▸ **TASK**: From the records below, pull each line that has "none".

▸ **Scene comparison data**:
....................

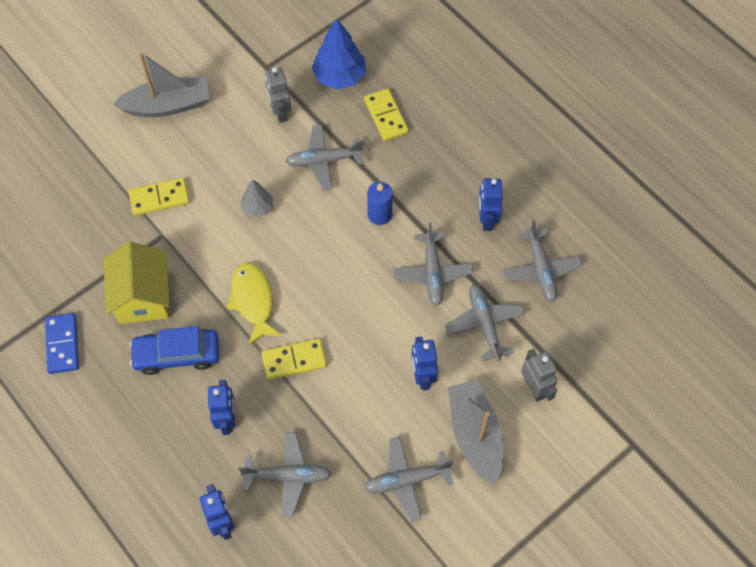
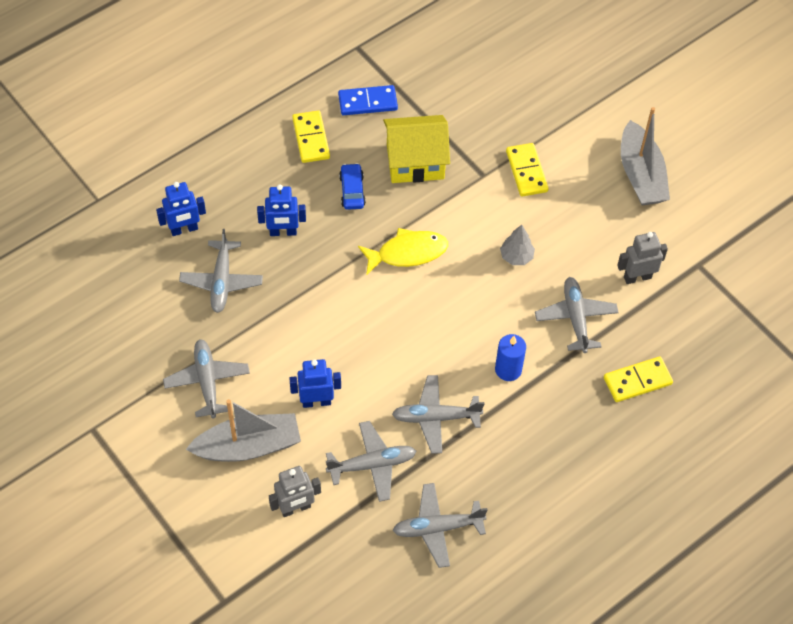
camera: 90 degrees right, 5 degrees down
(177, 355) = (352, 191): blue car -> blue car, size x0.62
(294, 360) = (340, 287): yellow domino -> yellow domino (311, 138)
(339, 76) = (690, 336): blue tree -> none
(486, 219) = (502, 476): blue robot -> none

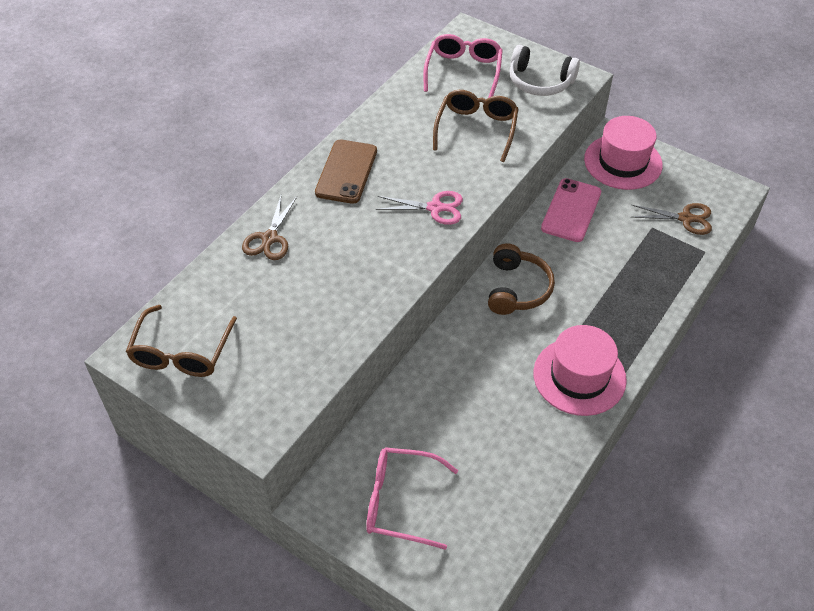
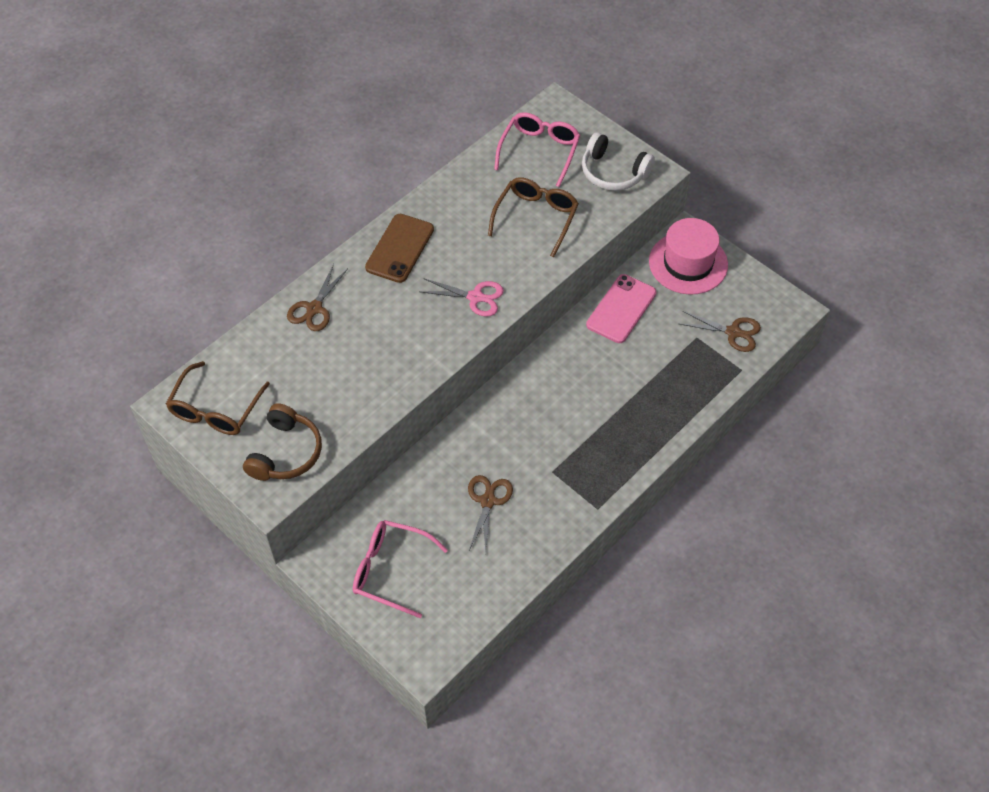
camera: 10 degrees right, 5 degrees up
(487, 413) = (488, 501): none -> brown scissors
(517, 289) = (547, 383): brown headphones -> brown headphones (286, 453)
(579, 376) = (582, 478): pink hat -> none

....................

▸ **ANSWER TO THIS TASK**:
(339, 76) = (690, 336): blue tree -> none
(486, 219) = (502, 476): blue robot -> none
(487, 413) = (488, 501): none -> brown scissors
(579, 376) = (582, 478): pink hat -> none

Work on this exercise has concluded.